WORK ITEM: Reproduce the listing exactly and skip over any pictures.

DATASET SECTION:
* * *
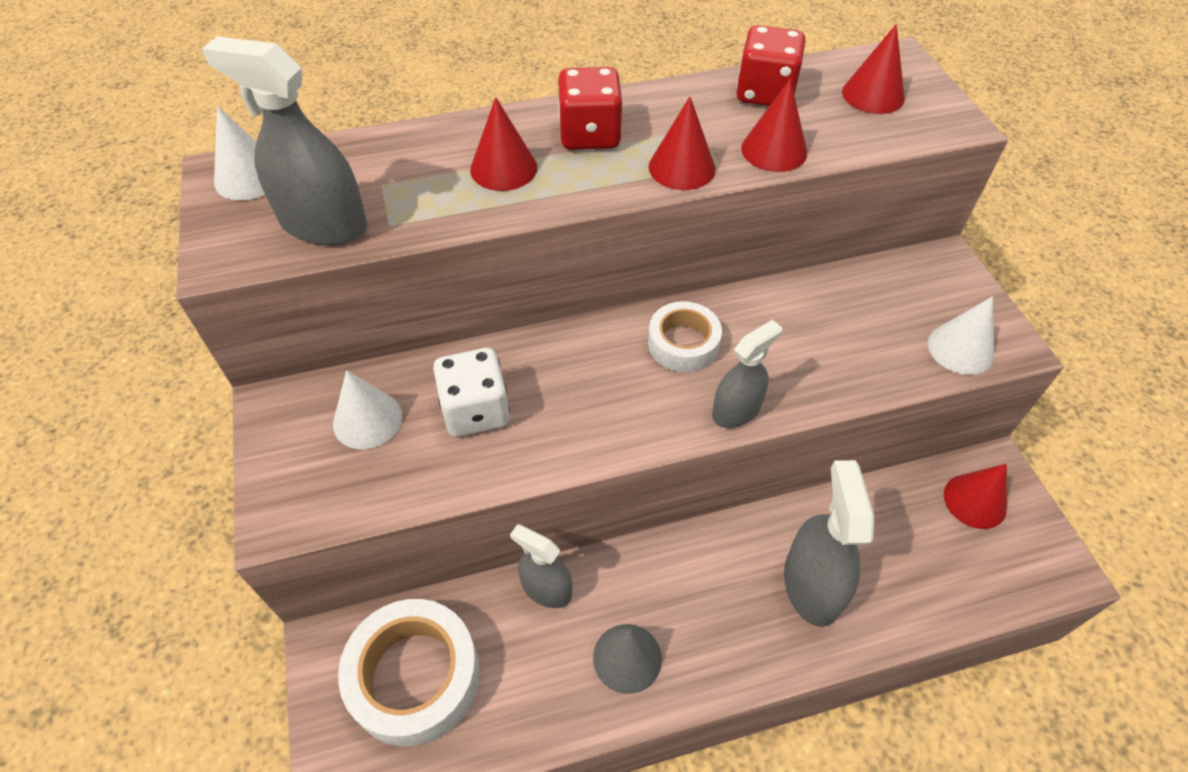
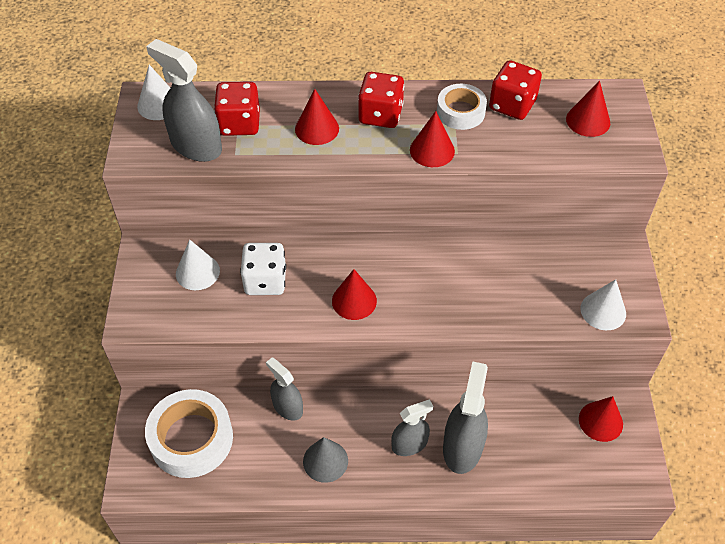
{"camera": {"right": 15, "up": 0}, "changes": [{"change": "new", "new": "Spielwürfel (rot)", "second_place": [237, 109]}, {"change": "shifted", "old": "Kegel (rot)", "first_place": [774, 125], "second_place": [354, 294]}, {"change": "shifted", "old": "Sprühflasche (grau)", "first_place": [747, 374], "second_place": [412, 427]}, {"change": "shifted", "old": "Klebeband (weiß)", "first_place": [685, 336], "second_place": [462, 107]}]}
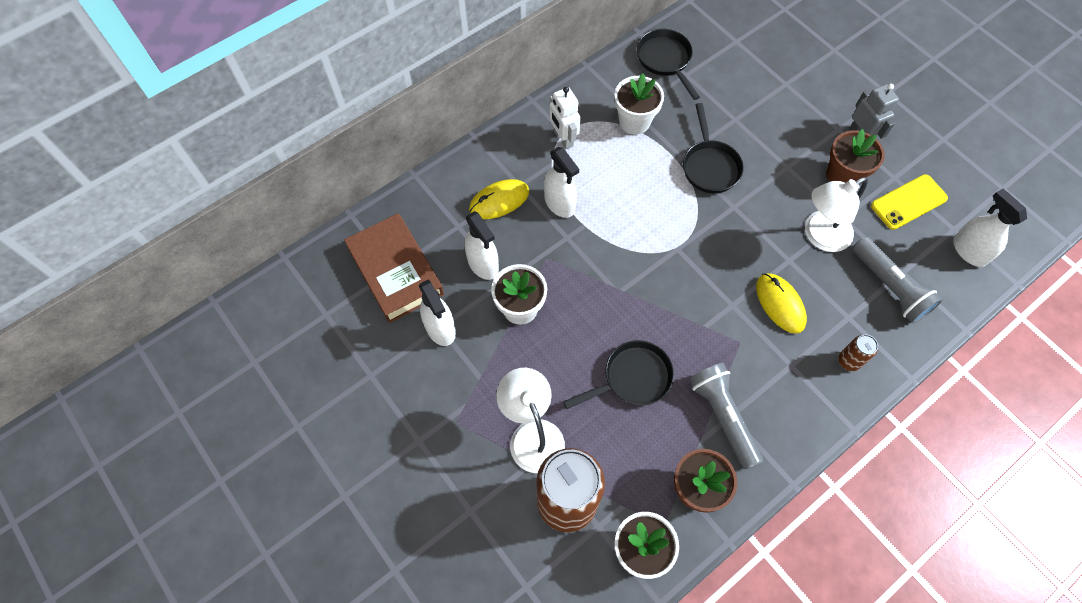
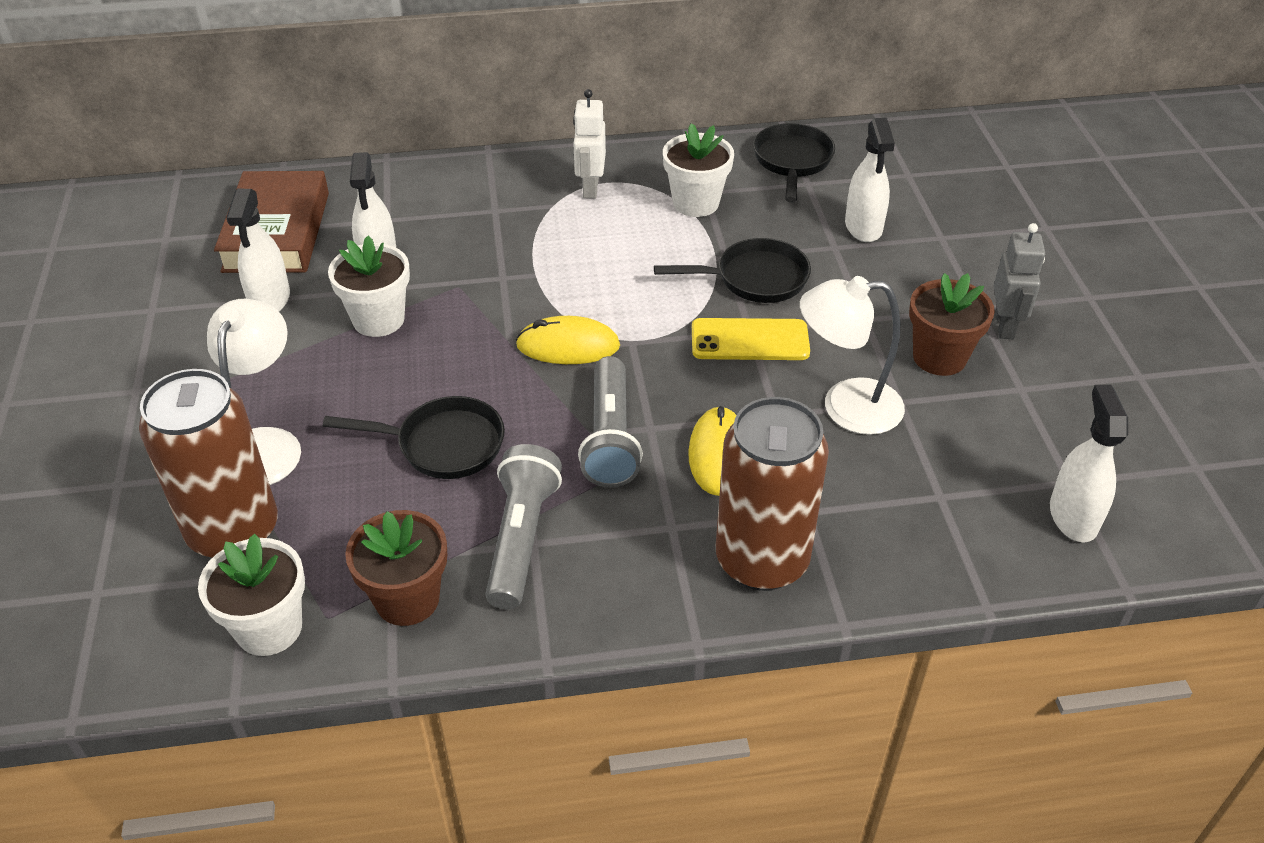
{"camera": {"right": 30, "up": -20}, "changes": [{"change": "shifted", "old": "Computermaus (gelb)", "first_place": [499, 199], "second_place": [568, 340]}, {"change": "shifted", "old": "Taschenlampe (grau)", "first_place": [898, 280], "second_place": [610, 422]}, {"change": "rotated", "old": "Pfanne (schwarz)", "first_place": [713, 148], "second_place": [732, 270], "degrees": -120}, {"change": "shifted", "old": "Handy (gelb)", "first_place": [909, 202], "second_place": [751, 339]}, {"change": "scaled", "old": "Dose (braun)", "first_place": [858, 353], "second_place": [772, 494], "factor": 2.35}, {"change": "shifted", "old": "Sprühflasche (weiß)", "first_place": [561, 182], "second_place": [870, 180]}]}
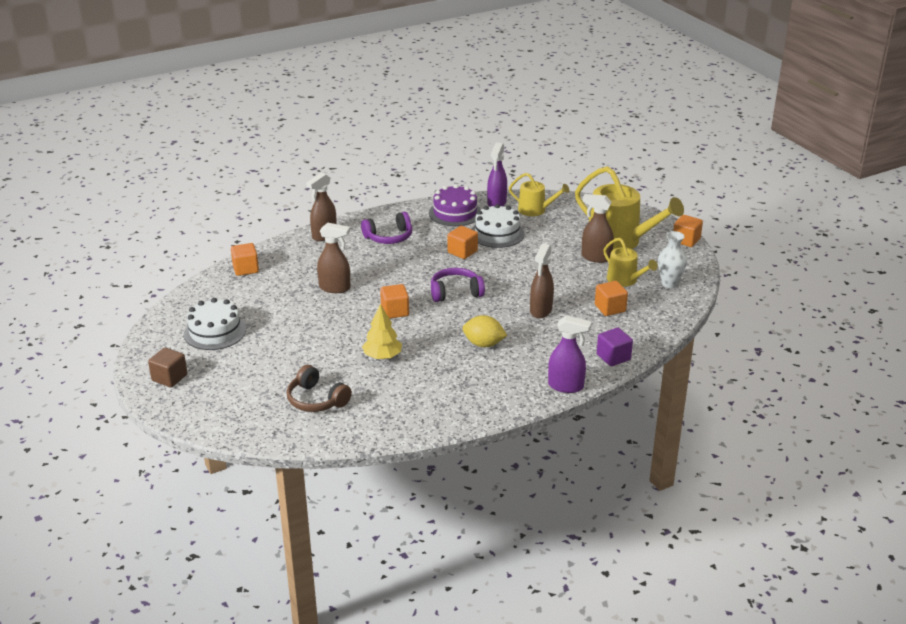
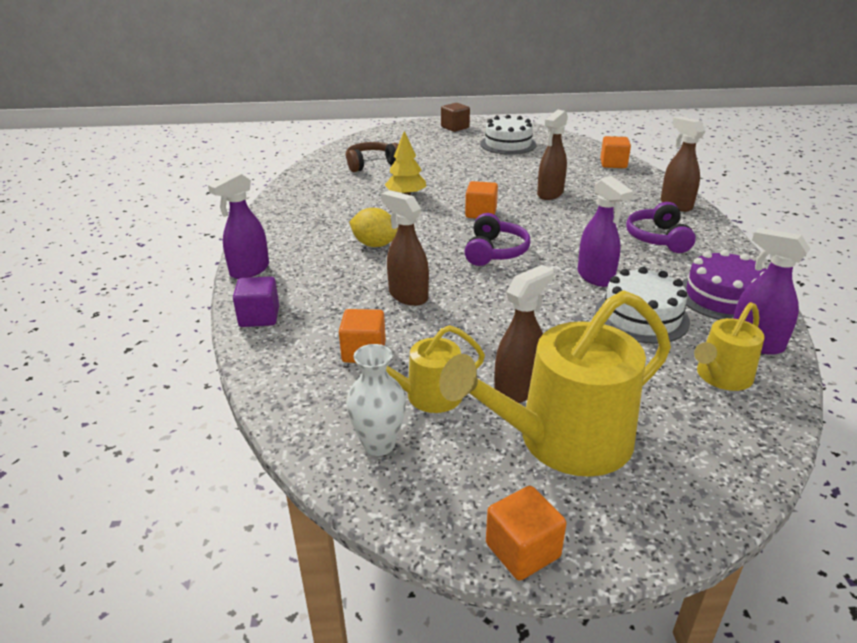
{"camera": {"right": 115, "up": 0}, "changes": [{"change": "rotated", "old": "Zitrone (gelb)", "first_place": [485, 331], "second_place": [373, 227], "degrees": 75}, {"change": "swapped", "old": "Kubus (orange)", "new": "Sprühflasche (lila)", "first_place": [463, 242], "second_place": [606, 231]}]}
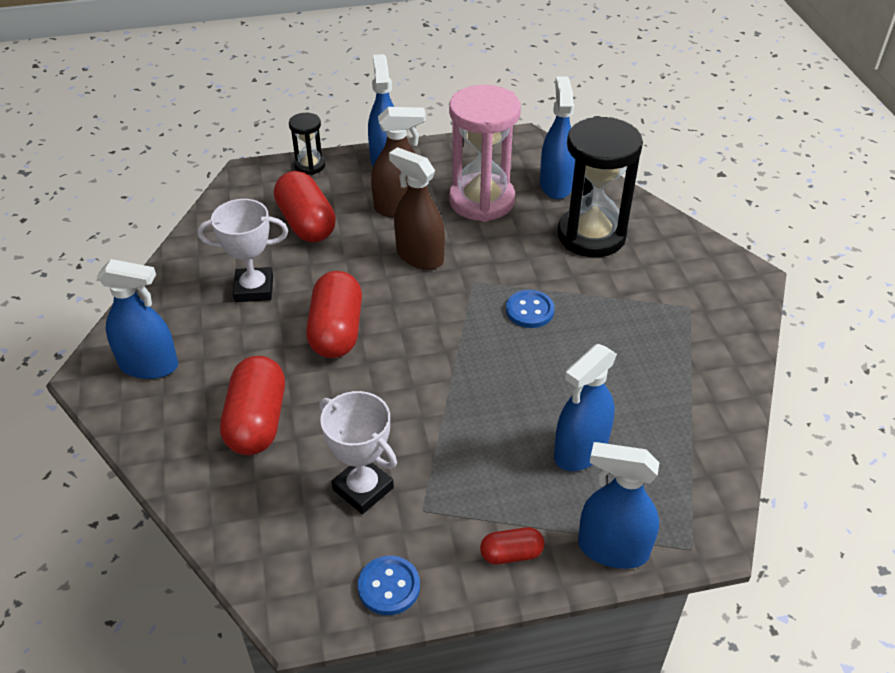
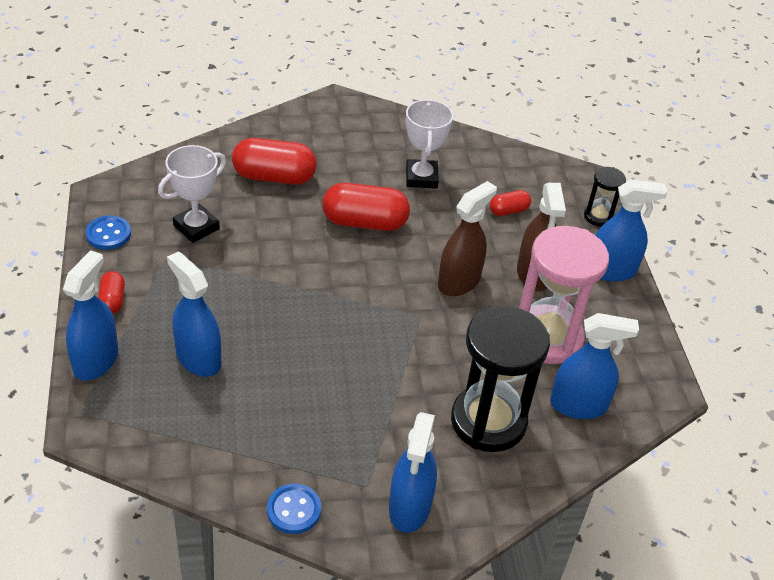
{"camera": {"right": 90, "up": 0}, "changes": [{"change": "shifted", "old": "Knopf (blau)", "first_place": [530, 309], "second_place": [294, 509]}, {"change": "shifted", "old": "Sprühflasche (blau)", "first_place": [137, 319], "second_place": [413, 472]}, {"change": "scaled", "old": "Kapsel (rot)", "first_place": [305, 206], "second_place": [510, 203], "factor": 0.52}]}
* * *
WRITTEN SOLUTION:
{"camera": {"right": 15, "up": 0}, "changes": [{"change": "new", "new": "Spielwürfel (rot)", "second_place": [237, 109]}, {"change": "shifted", "old": "Kegel (rot)", "first_place": [774, 125], "second_place": [354, 294]}, {"change": "shifted", "old": "Sprühflasche (grau)", "first_place": [747, 374], "second_place": [412, 427]}, {"change": "shifted", "old": "Klebeband (weiß)", "first_place": [685, 336], "second_place": [462, 107]}]}
{"camera": {"right": 30, "up": -20}, "changes": [{"change": "shifted", "old": "Computermaus (gelb)", "first_place": [499, 199], "second_place": [568, 340]}, {"change": "shifted", "old": "Taschenlampe (grau)", "first_place": [898, 280], "second_place": [610, 422]}, {"change": "rotated", "old": "Pfanne (schwarz)", "first_place": [713, 148], "second_place": [732, 270], "degrees": -120}, {"change": "shifted", "old": "Handy (gelb)", "first_place": [909, 202], "second_place": [751, 339]}, {"change": "scaled", "old": "Dose (braun)", "first_place": [858, 353], "second_place": [772, 494], "factor": 2.35}, {"change": "shifted", "old": "Sprühflasche (weiß)", "first_place": [561, 182], "second_place": [870, 180]}]}
{"camera": {"right": 115, "up": 0}, "changes": [{"change": "rotated", "old": "Zitrone (gelb)", "first_place": [485, 331], "second_place": [373, 227], "degrees": 75}, {"change": "swapped", "old": "Kubus (orange)", "new": "Sprühflasche (lila)", "first_place": [463, 242], "second_place": [606, 231]}]}
{"camera": {"right": 90, "up": 0}, "changes": [{"change": "shifted", "old": "Knopf (blau)", "first_place": [530, 309], "second_place": [294, 509]}, {"change": "shifted", "old": "Sprühflasche (blau)", "first_place": [137, 319], "second_place": [413, 472]}, {"change": "scaled", "old": "Kapsel (rot)", "first_place": [305, 206], "second_place": [510, 203], "factor": 0.52}]}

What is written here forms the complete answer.